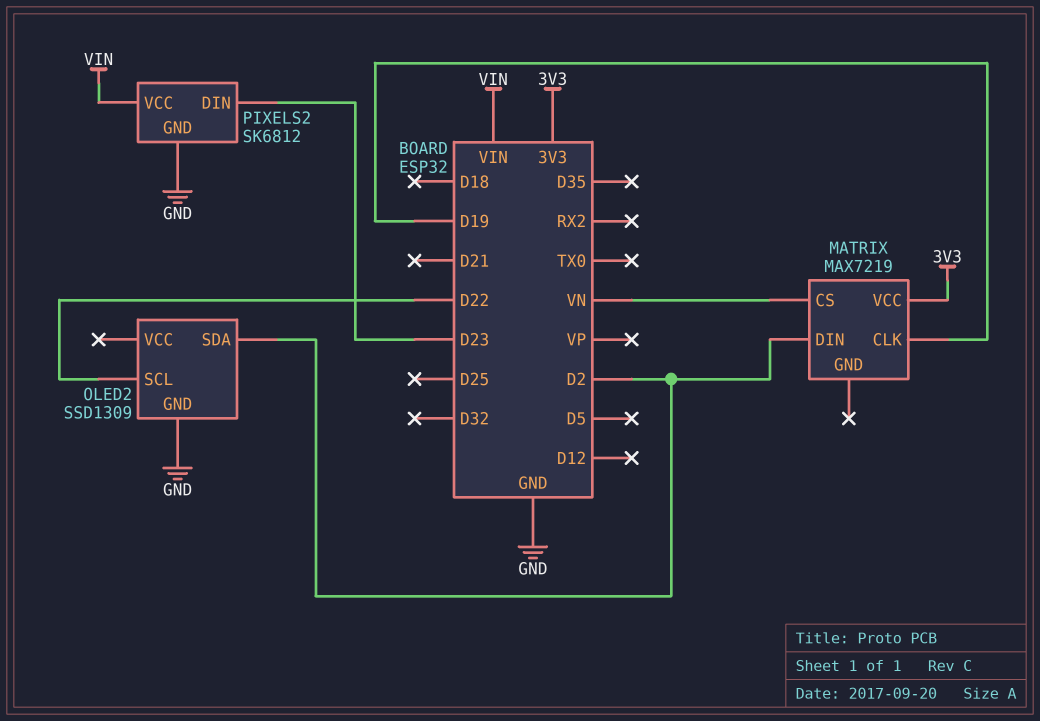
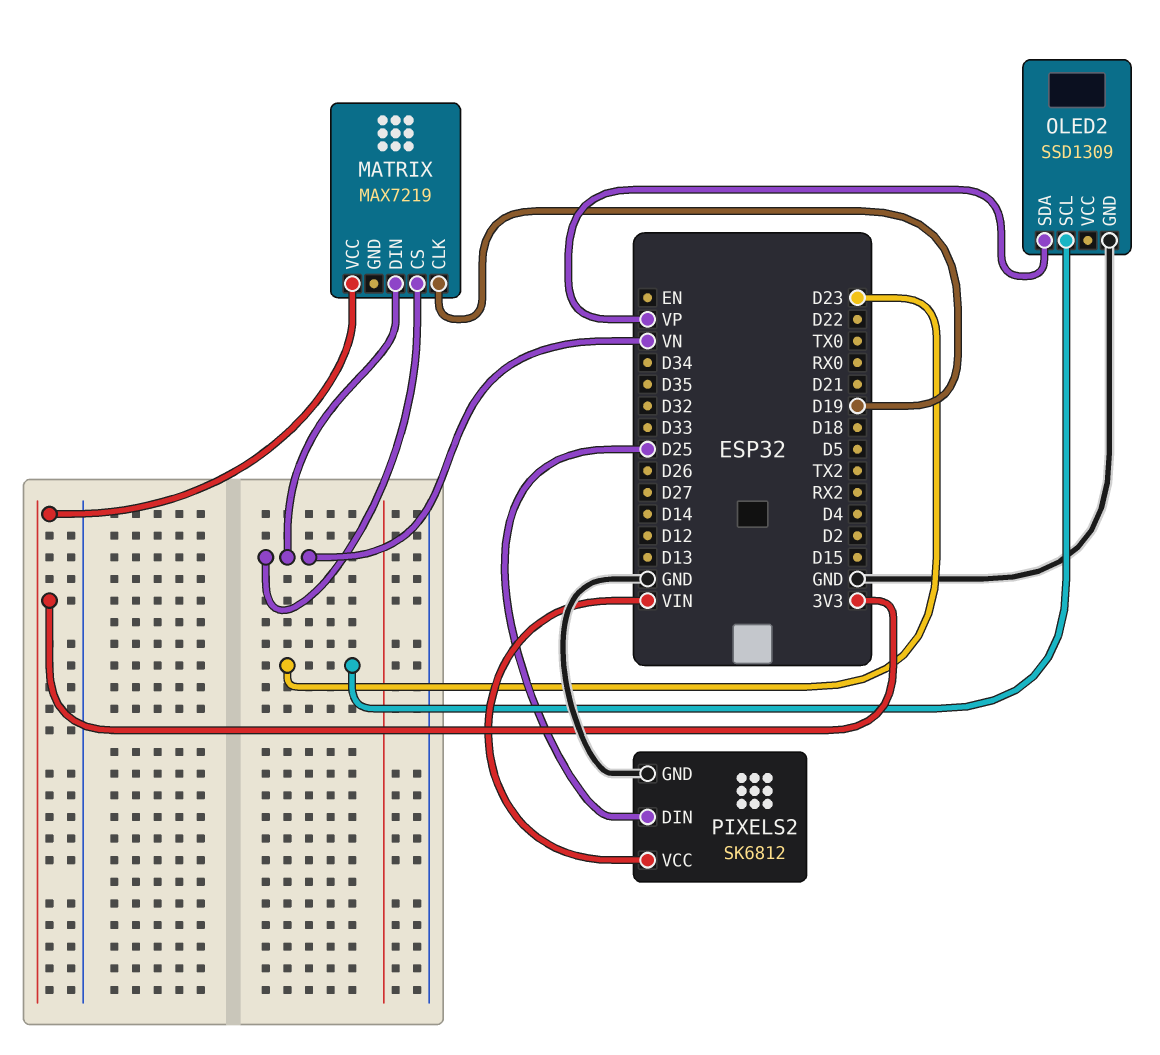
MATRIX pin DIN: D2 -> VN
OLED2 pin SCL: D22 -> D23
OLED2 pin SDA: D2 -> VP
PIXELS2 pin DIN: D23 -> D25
- - - -
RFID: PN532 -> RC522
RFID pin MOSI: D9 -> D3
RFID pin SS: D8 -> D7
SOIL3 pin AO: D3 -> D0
- - - -
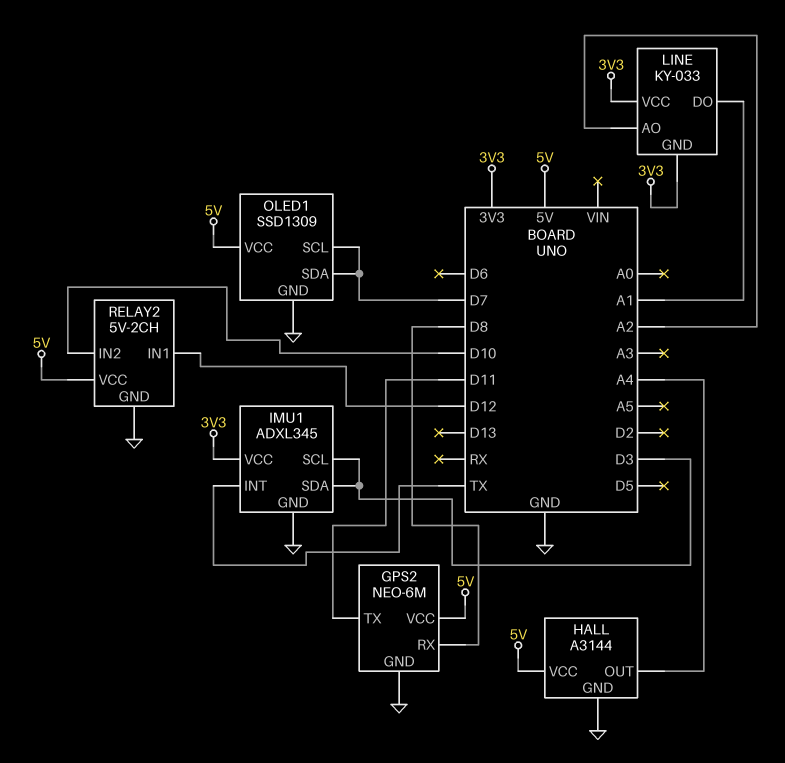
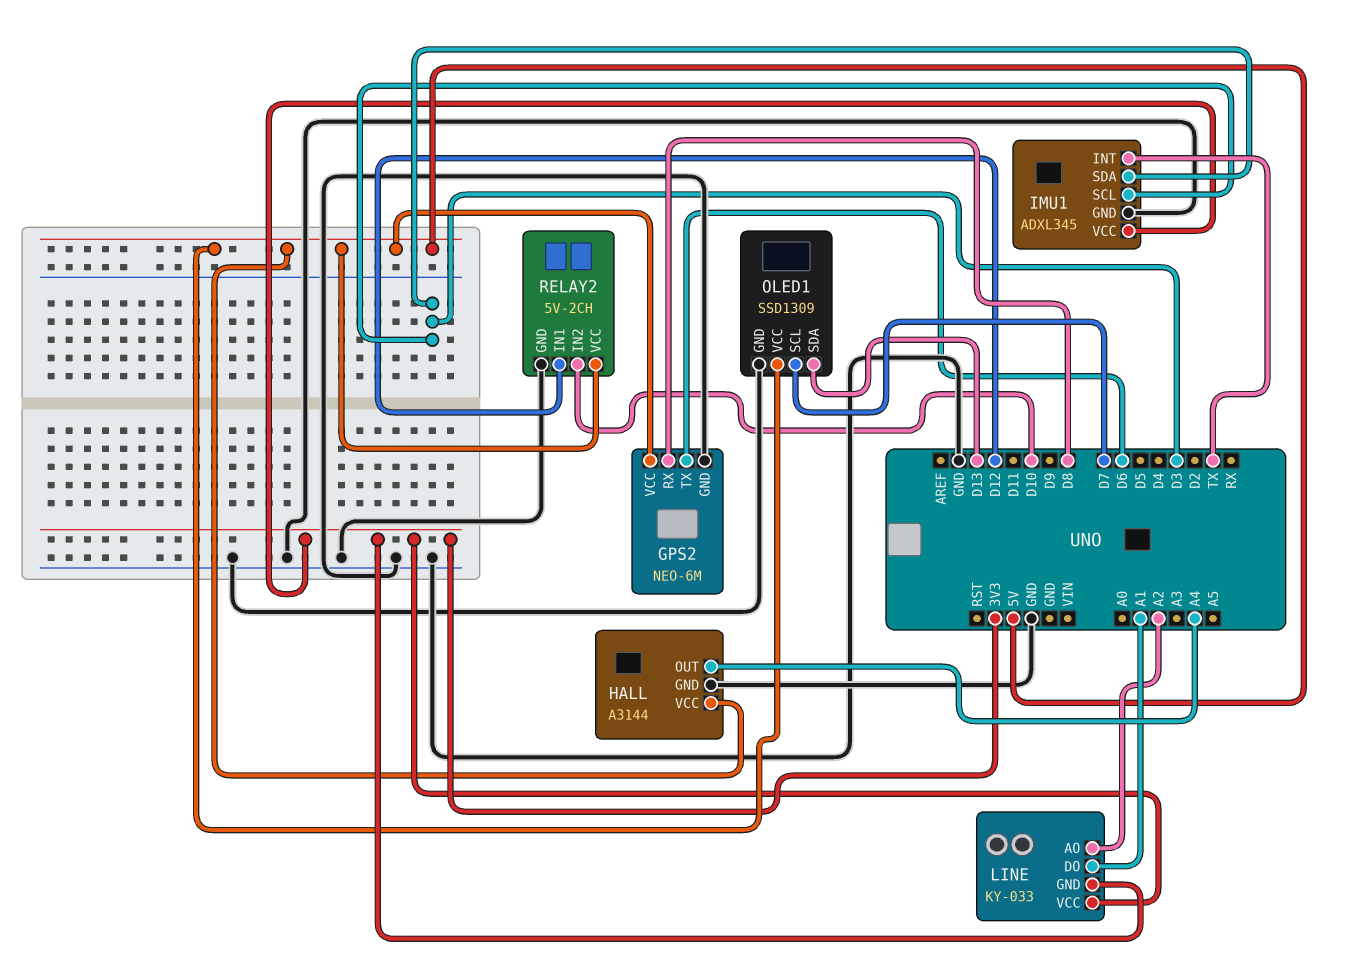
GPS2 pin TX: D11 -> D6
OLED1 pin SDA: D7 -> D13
- - - -
An exact copy of the lines above, from the one containing "RFID: PN532 -> RC522" through the one containing "SOIL3 pin AO: D3 -> D0", is the whole of the answer.

Answer for this exercise
RFID: PN532 -> RC522
RFID pin MOSI: D9 -> D3
RFID pin SS: D8 -> D7
SOIL3 pin AO: D3 -> D0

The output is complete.